▶ **Data section**:
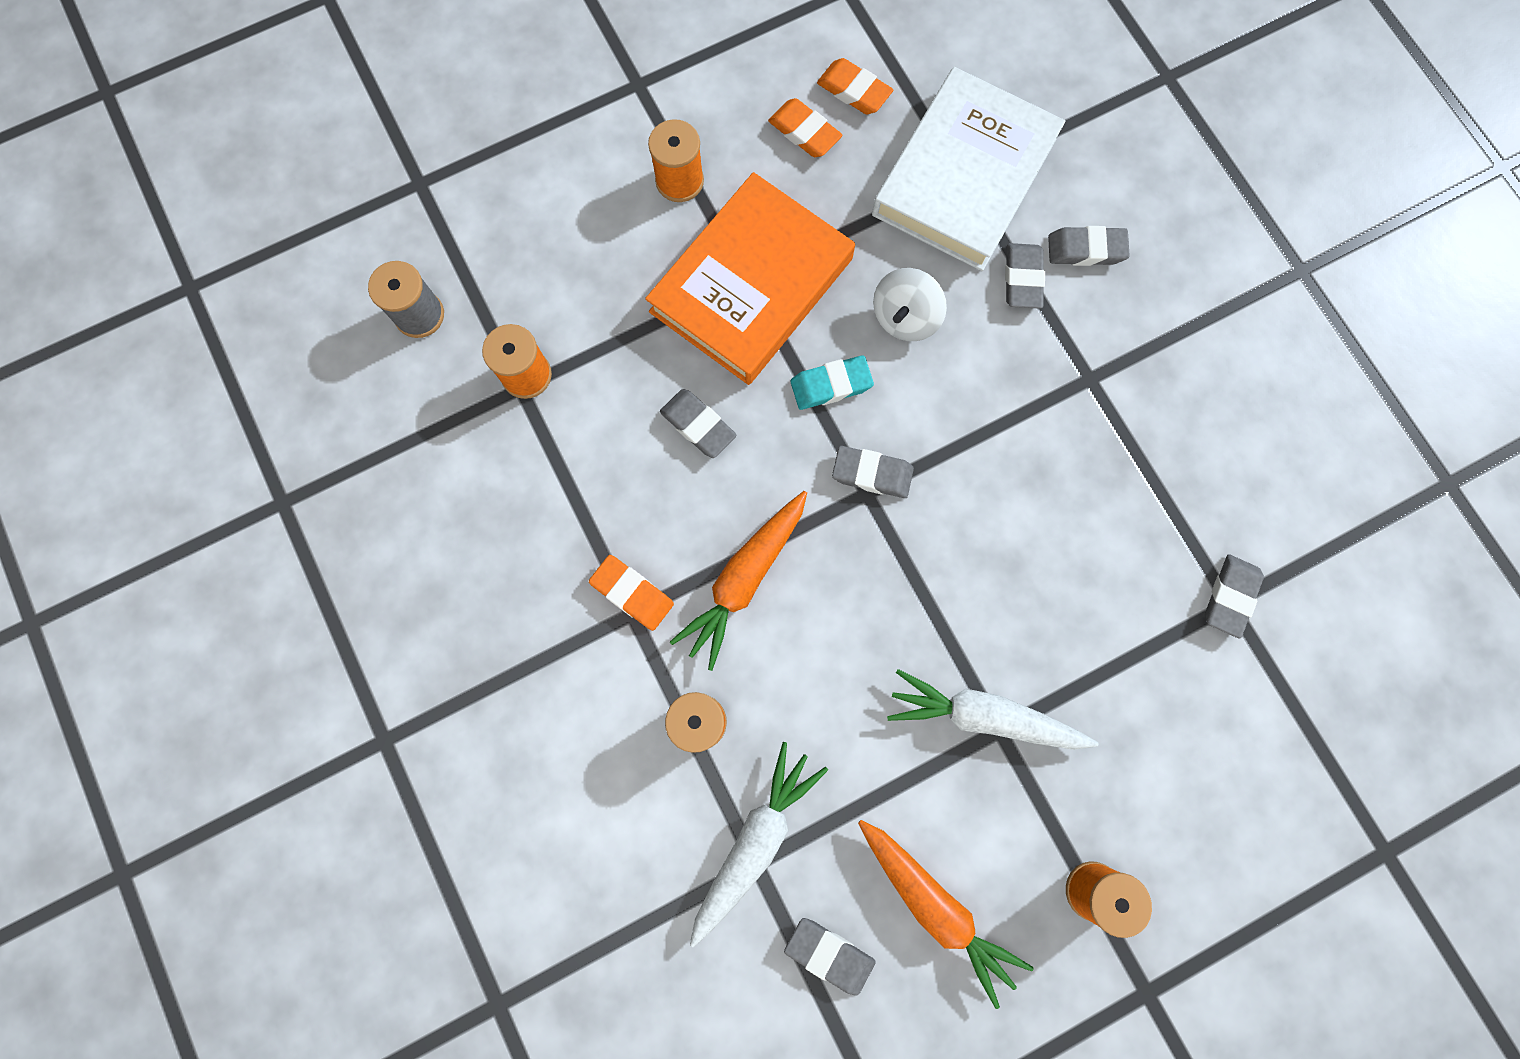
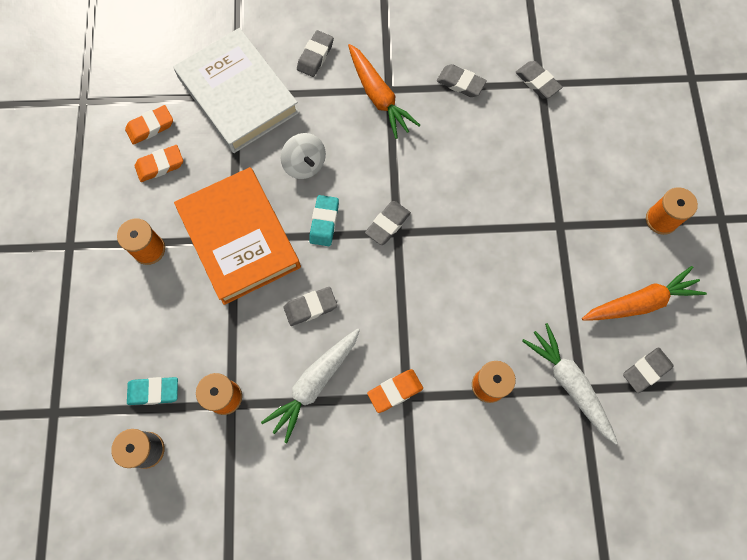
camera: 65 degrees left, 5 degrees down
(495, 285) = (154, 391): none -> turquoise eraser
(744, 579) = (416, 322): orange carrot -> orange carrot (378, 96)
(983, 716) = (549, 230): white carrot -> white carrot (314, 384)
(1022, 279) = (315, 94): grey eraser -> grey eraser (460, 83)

--

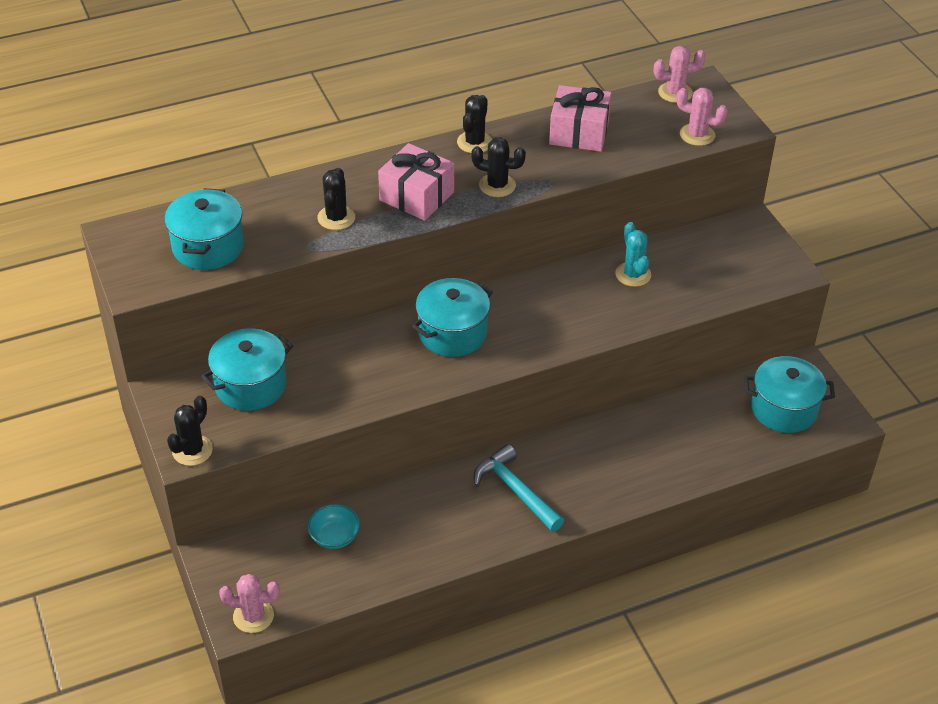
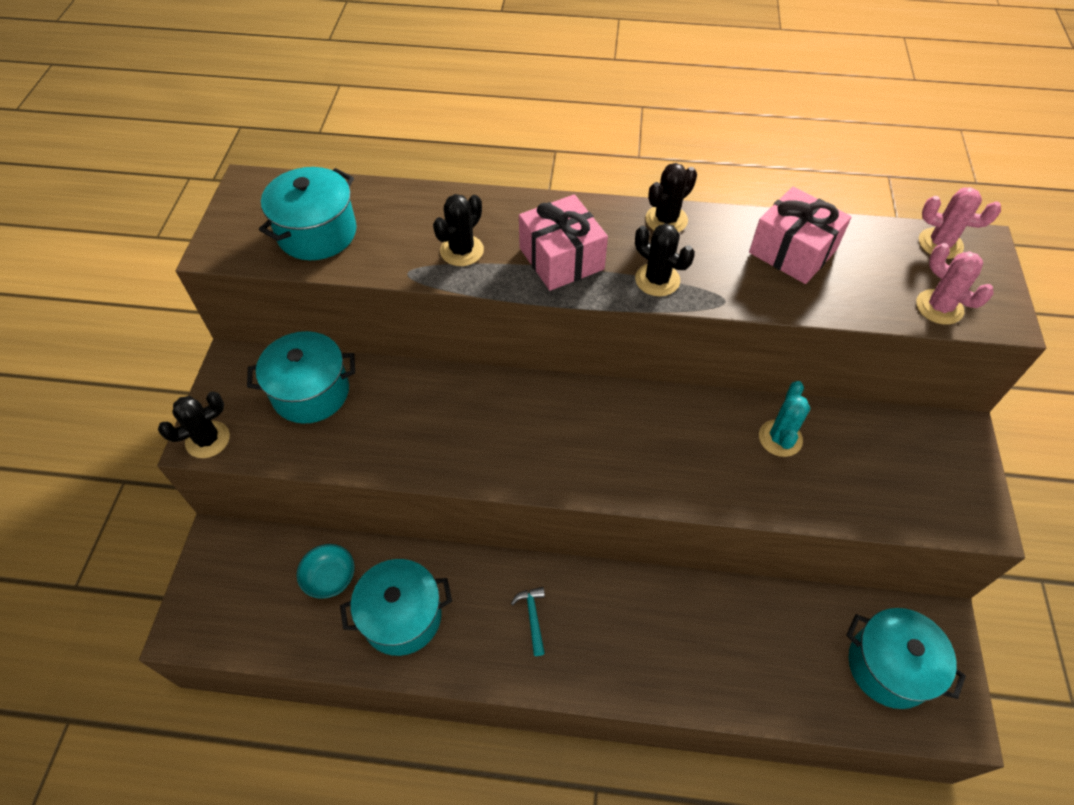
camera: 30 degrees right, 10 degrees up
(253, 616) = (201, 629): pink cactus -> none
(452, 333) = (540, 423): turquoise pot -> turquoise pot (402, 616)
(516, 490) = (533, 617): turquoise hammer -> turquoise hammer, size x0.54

▶ **The problem**:
What you give back must be the stretch above, starting at the line with "(253, 616) = (201, 629): pink cactus -> none" and ending at the line with "(516, 490) = (533, 617): turquoise", copied exactly.

▶ **Exercise result**:
(253, 616) = (201, 629): pink cactus -> none
(452, 333) = (540, 423): turquoise pot -> turquoise pot (402, 616)
(516, 490) = (533, 617): turquoise hammer -> turquoise hammer, size x0.54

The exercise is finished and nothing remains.